**What is being asked:**
All of the entries must be reproduced exactly, with no images carried over.

**Provided records:**

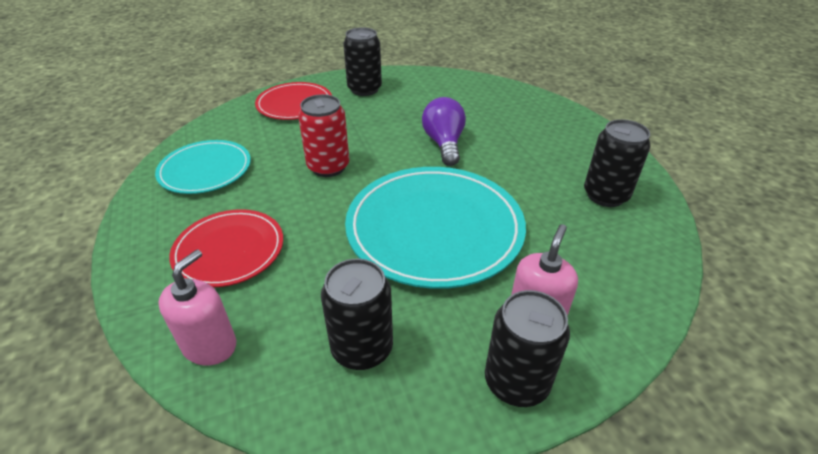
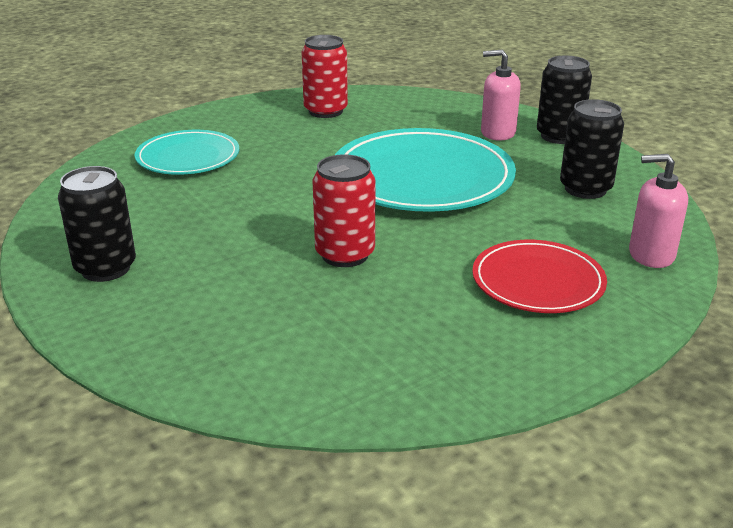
camera: 105 degrees left, 10 degrees down
(205, 170) = (401, 355): turquoise plate -> turquoise plate (188, 157)
(294, 104) = (169, 326): red plate -> none
(444, 144) = (260, 188): purple light bulb -> none
(605, 195) = (325, 111): black can -> red can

**Response to this exercise:**
camera: 105 degrees left, 10 degrees down
(205, 170) = (401, 355): turquoise plate -> turquoise plate (188, 157)
(294, 104) = (169, 326): red plate -> none
(444, 144) = (260, 188): purple light bulb -> none
(605, 195) = (325, 111): black can -> red can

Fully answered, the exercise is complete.